▶ _PROBLEM TO SOLVE_: Retype every record exactly. Leave the pictures out.

▶ _GIVEN RECORDS_:
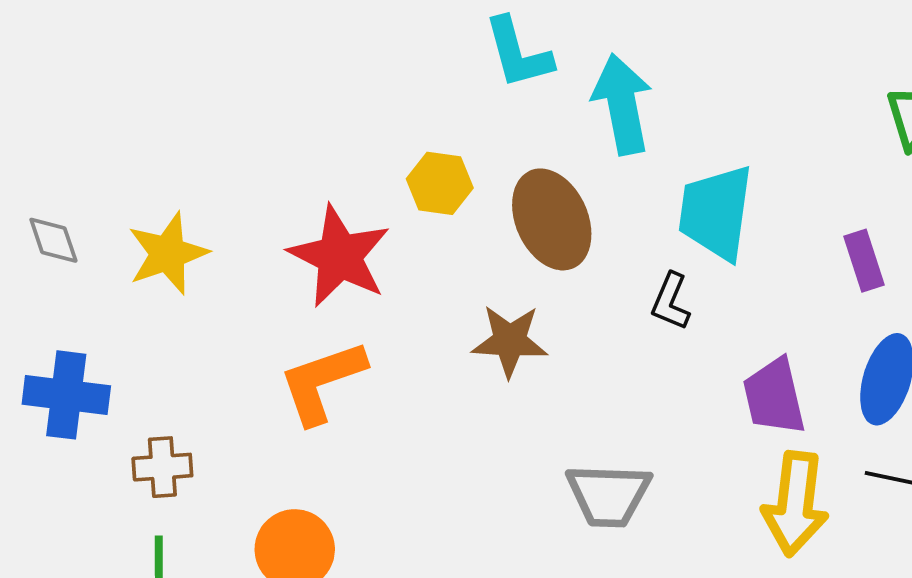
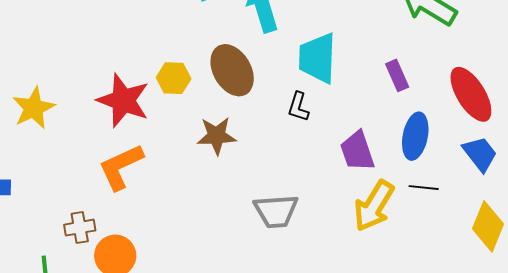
yellow hexagon: (440, 183) -> (174, 78), moved
brown cross: (162, 467) -> (80, 228), moved
yellow arrow: (795, 504) -> (374, 206), turned 30

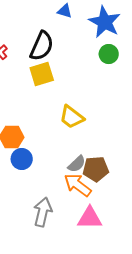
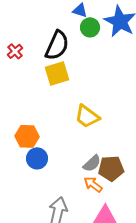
green circle: (109, 54) -> (90, 27), moved
orange arrow: (78, 185) -> (93, 184), size x0.7

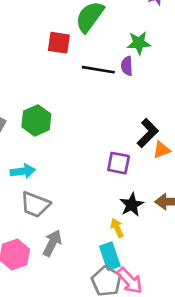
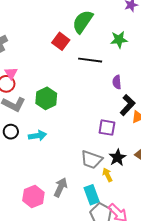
red square: (59, 43) -> (61, 41), turned 30
purple semicircle: (127, 66) -> (117, 82), moved
gray trapezoid: (35, 205) -> (92, 160), moved
cyan rectangle: (110, 256) -> (92, 195), moved

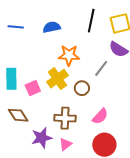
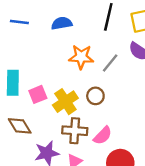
gray line: (101, 68) -> (110, 63), moved
yellow cross: (57, 79) -> (65, 102), moved
pink semicircle: (100, 116) -> (103, 135), moved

▶ _ANSWER TO THIS EXERCISE_:
yellow hexagon: (440, 183) -> (174, 78), moved
brown cross: (162, 467) -> (80, 228), moved
yellow arrow: (795, 504) -> (374, 206), turned 30

green circle: (109, 54) -> (90, 27), moved
orange arrow: (78, 185) -> (93, 184), size x0.7

red square: (59, 43) -> (61, 41), turned 30
purple semicircle: (127, 66) -> (117, 82), moved
gray trapezoid: (35, 205) -> (92, 160), moved
cyan rectangle: (110, 256) -> (92, 195), moved

gray line: (101, 68) -> (110, 63), moved
yellow cross: (57, 79) -> (65, 102), moved
pink semicircle: (100, 116) -> (103, 135), moved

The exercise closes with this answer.